§ **What this task involves**
Output every entry exactly as written, skipping any pictures.

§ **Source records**
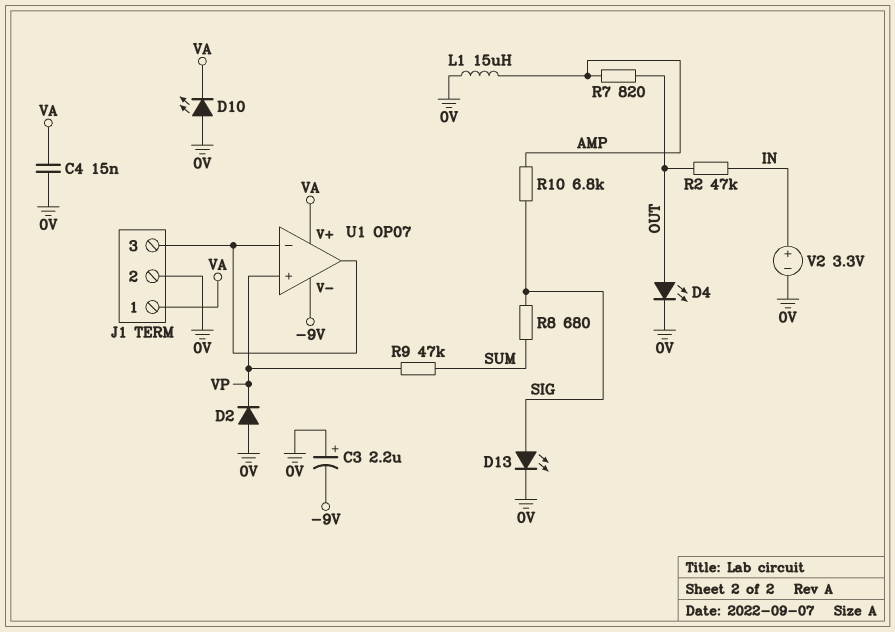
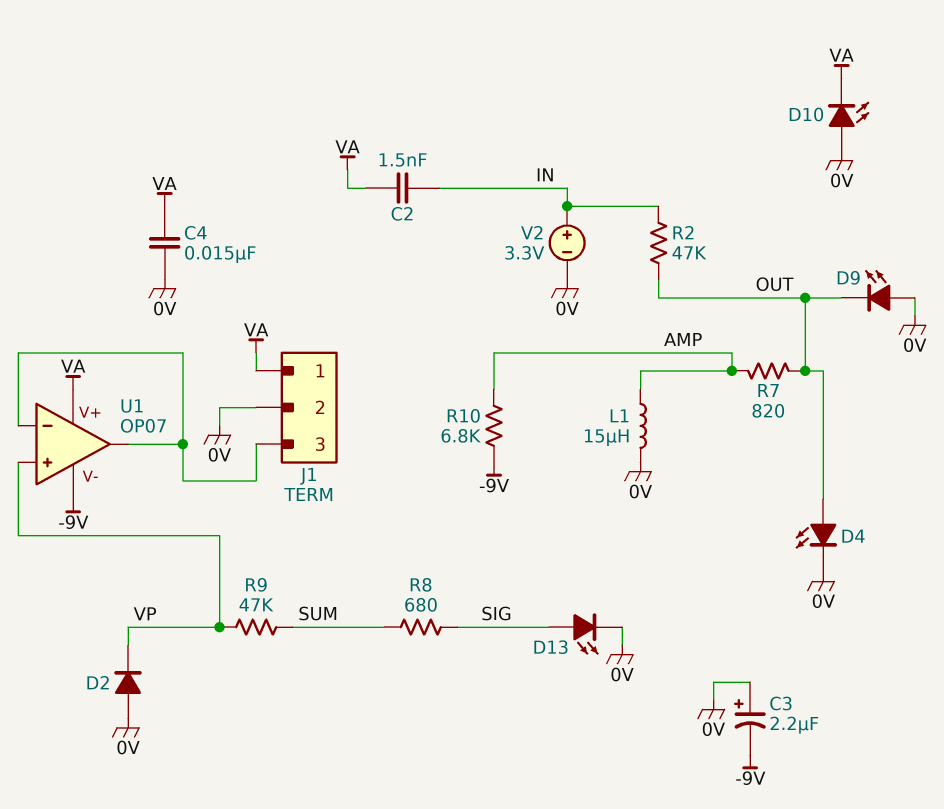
C2: none -> 1.5nF (IN, VA)
D9: none -> LED (A 0V, K OUT)
R10: 6.8k (AMP, SIG) -> 6.8k (-9V, AMP)

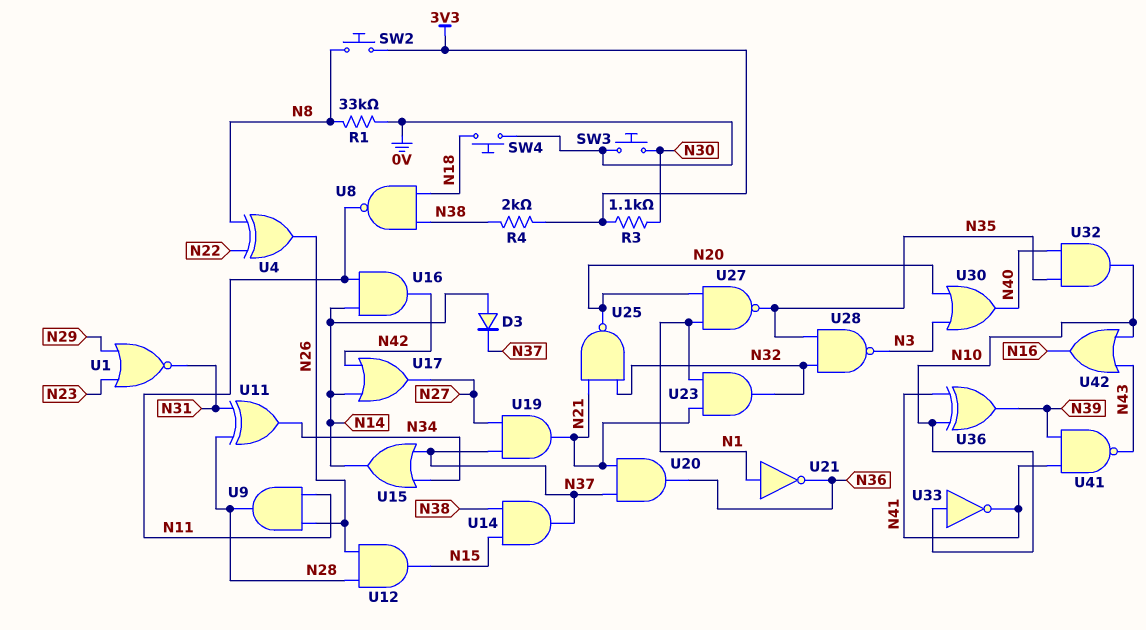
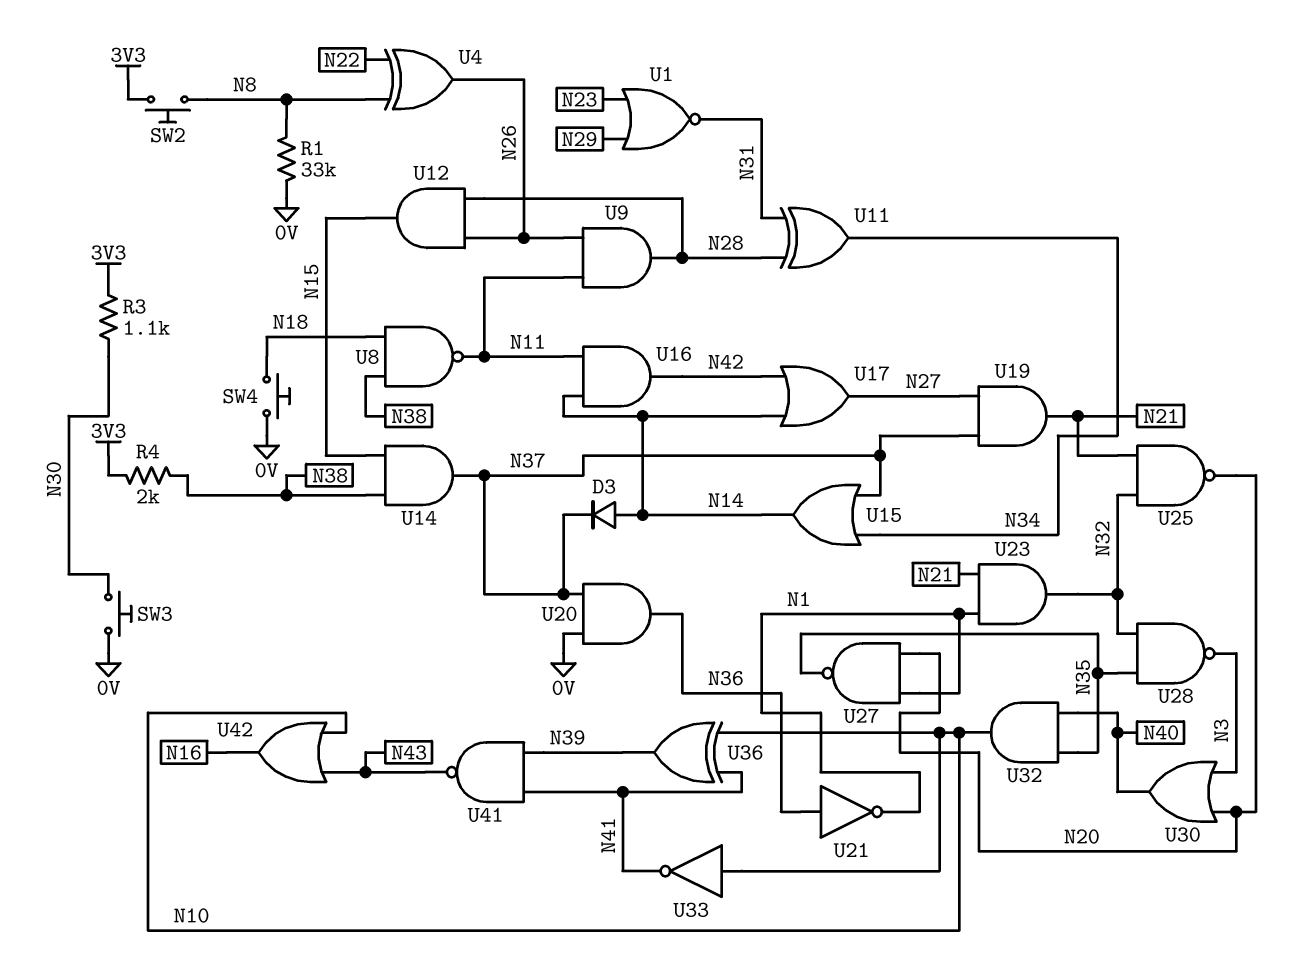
U20: AND (in N21, in N37, out N36) -> AND (in 0V, in N37, out N36)
U21: NOT (in N1, out N36) -> NOT (in N36, out N1)

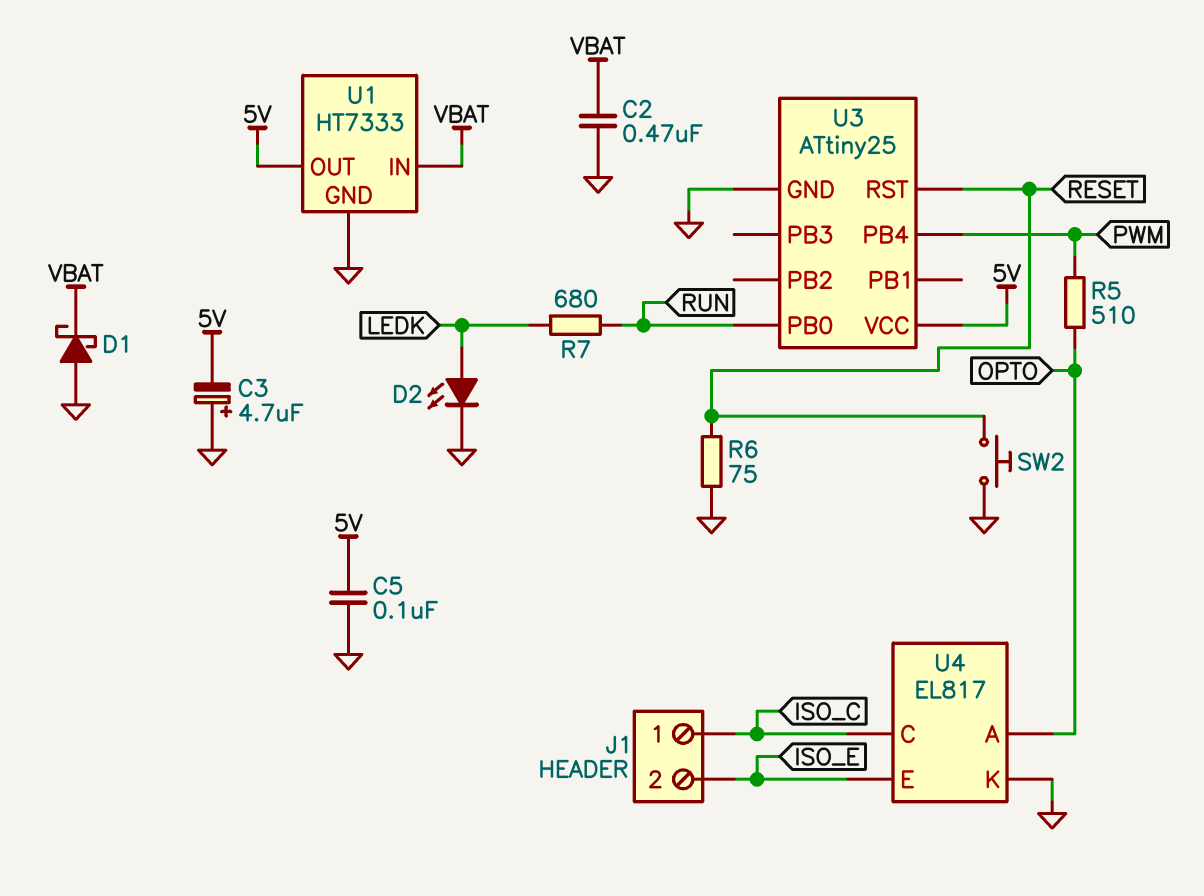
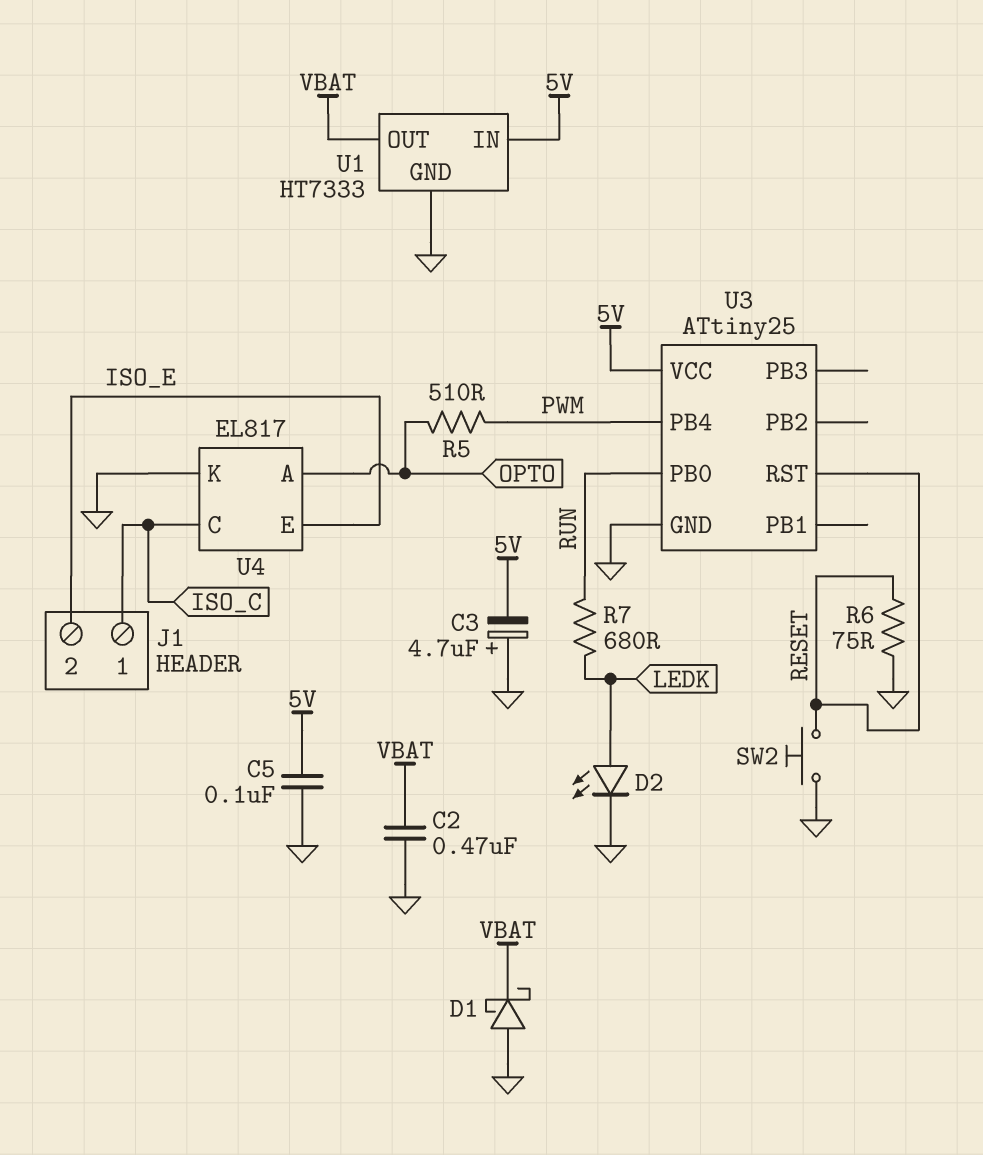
U1 pin IN: VBAT -> 5V
U1 pin OUT: 5V -> VBAT

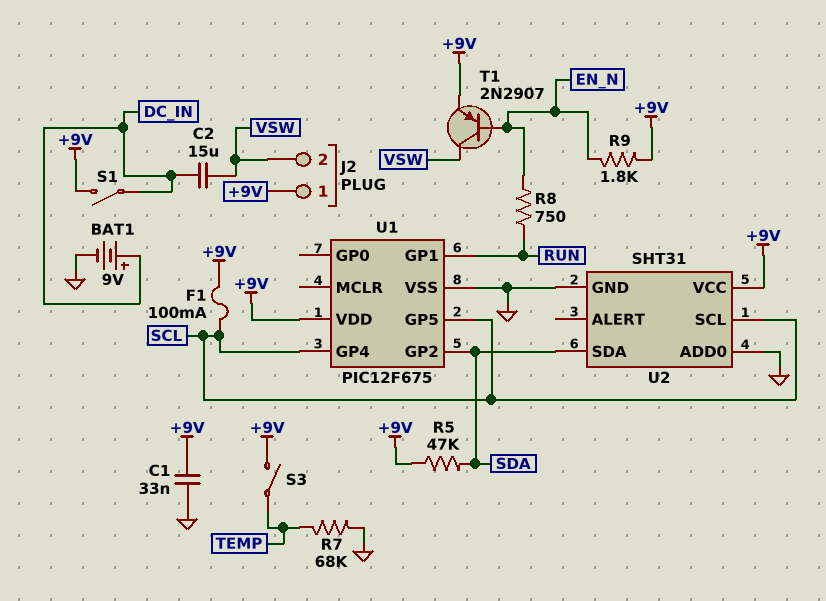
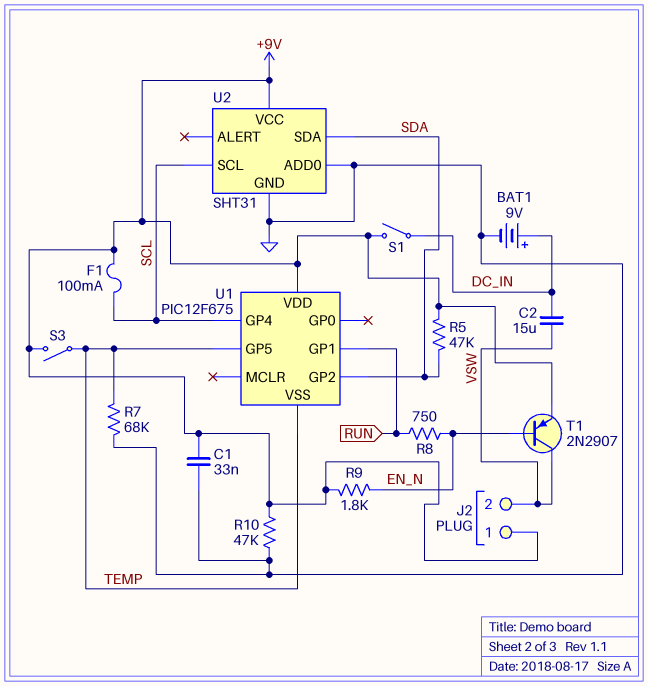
R10: none -> 47k (+9V, GND)
U1 pin GP5: SCL -> TEMP
U1 pin VSS: GND -> TEMP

§ **Reply**
C2: none -> 1.5nF (IN, VA)
D9: none -> LED (A 0V, K OUT)
R10: 6.8k (AMP, SIG) -> 6.8k (-9V, AMP)

U20: AND (in N21, in N37, out N36) -> AND (in 0V, in N37, out N36)
U21: NOT (in N1, out N36) -> NOT (in N36, out N1)

U1 pin IN: VBAT -> 5V
U1 pin OUT: 5V -> VBAT

R10: none -> 47k (+9V, GND)
U1 pin GP5: SCL -> TEMP
U1 pin VSS: GND -> TEMP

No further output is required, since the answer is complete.